● **Exercise data**:
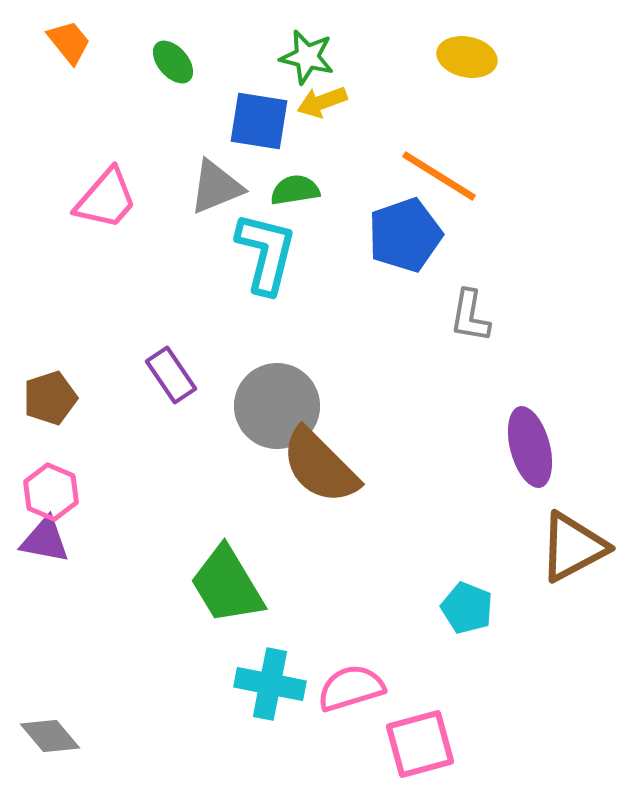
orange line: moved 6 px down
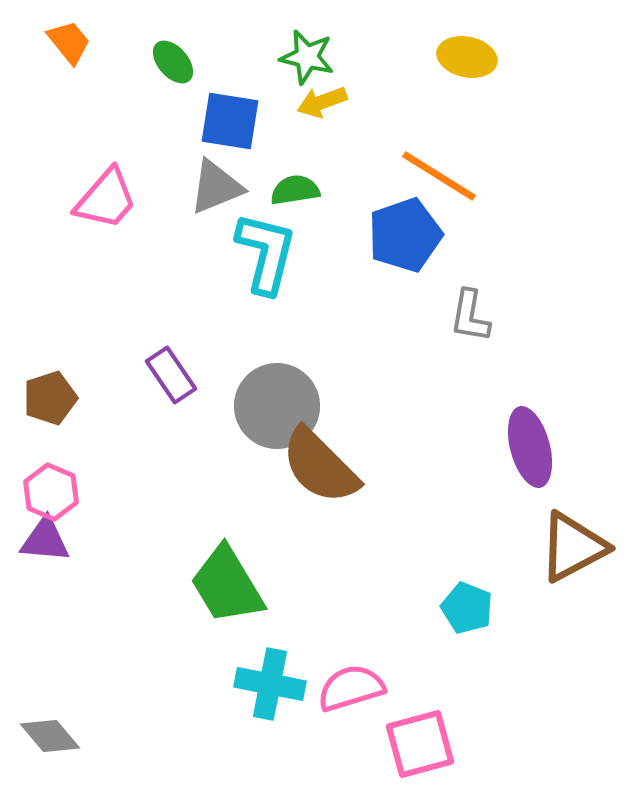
blue square: moved 29 px left
purple triangle: rotated 6 degrees counterclockwise
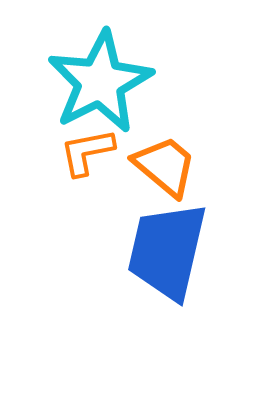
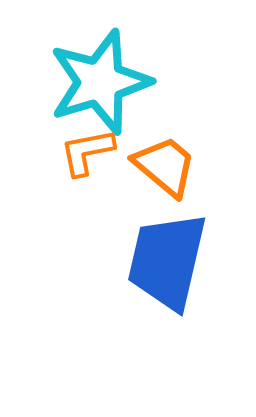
cyan star: rotated 10 degrees clockwise
blue trapezoid: moved 10 px down
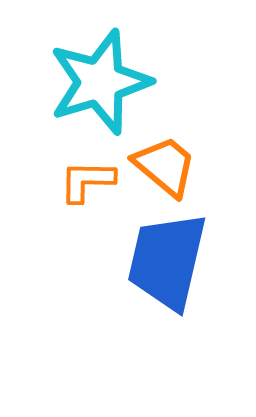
orange L-shape: moved 29 px down; rotated 12 degrees clockwise
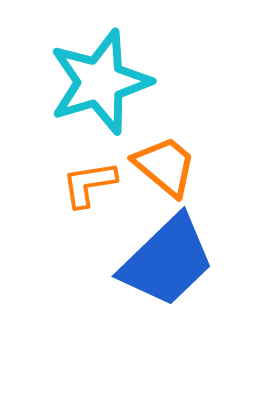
orange L-shape: moved 2 px right, 3 px down; rotated 10 degrees counterclockwise
blue trapezoid: rotated 147 degrees counterclockwise
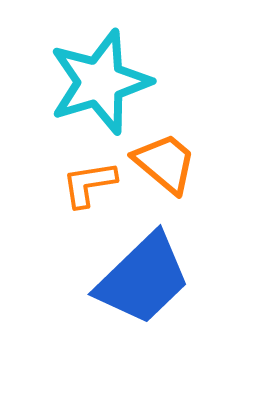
orange trapezoid: moved 3 px up
blue trapezoid: moved 24 px left, 18 px down
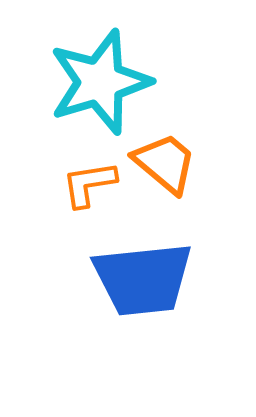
blue trapezoid: rotated 38 degrees clockwise
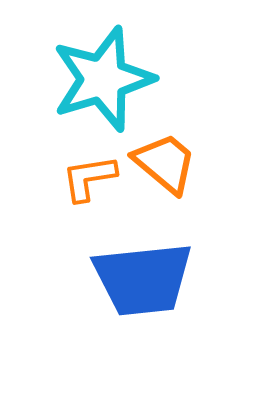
cyan star: moved 3 px right, 3 px up
orange L-shape: moved 6 px up
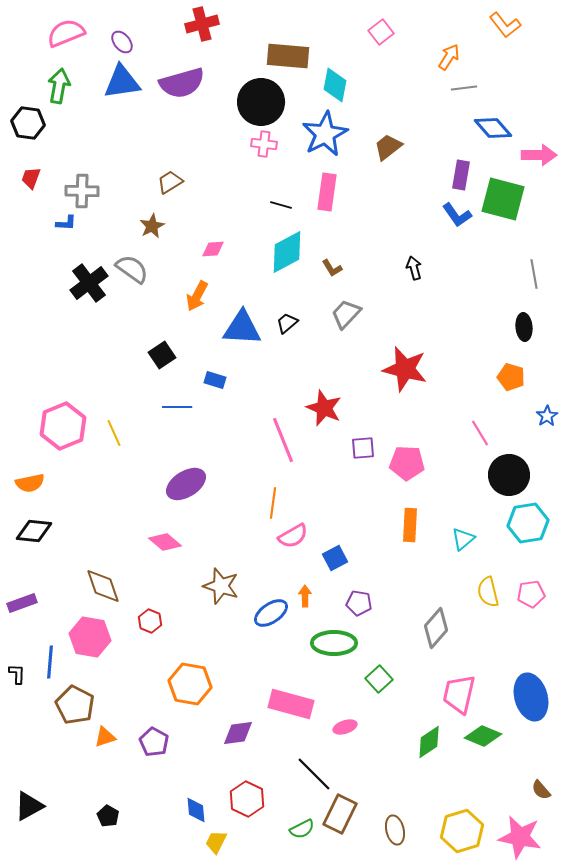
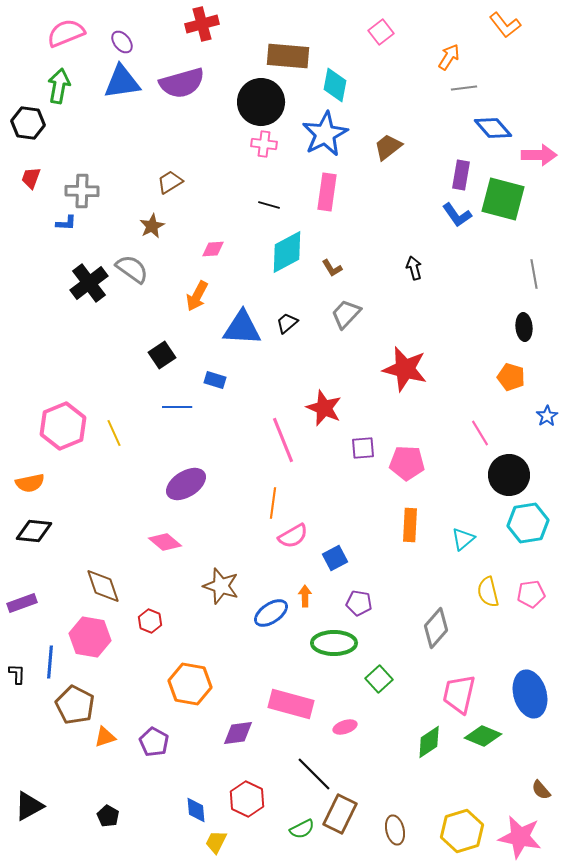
black line at (281, 205): moved 12 px left
blue ellipse at (531, 697): moved 1 px left, 3 px up
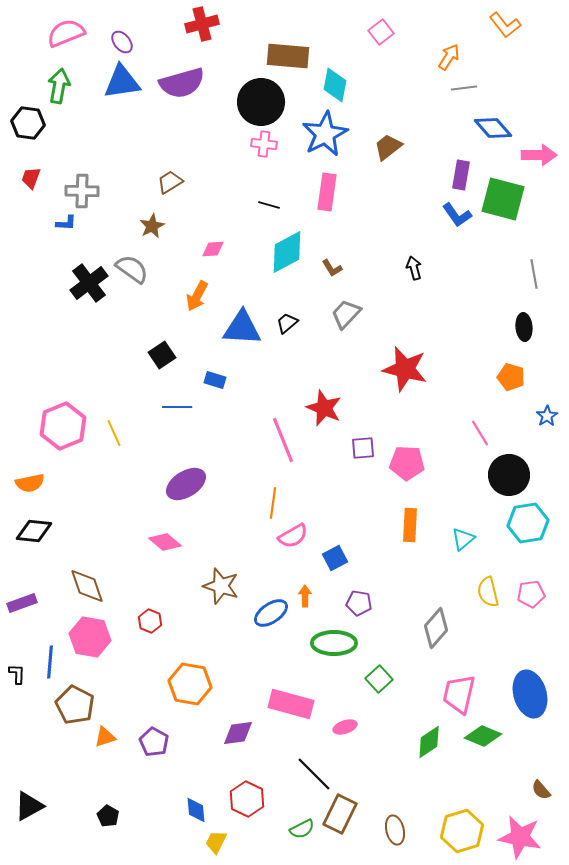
brown diamond at (103, 586): moved 16 px left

● **Directions**: Copy out the lines that describe how the shapes moved or turned in the data, word for word. Leave out the pictures themselves.

● **Written response**:
orange line: moved 6 px down
blue square: moved 29 px left
purple triangle: rotated 6 degrees counterclockwise
cyan star: rotated 10 degrees clockwise
blue trapezoid: moved 10 px down
orange L-shape: moved 29 px down; rotated 12 degrees clockwise
orange L-shape: moved 2 px right, 3 px down; rotated 10 degrees counterclockwise
blue trapezoid: rotated 147 degrees counterclockwise
orange trapezoid: moved 3 px up
blue trapezoid: moved 24 px left, 18 px down
blue trapezoid: rotated 38 degrees clockwise
cyan star: moved 3 px right, 3 px up
orange L-shape: moved 6 px up
black line at (281, 205): moved 12 px left
blue ellipse at (531, 697): moved 1 px left, 3 px up
brown diamond at (103, 586): moved 16 px left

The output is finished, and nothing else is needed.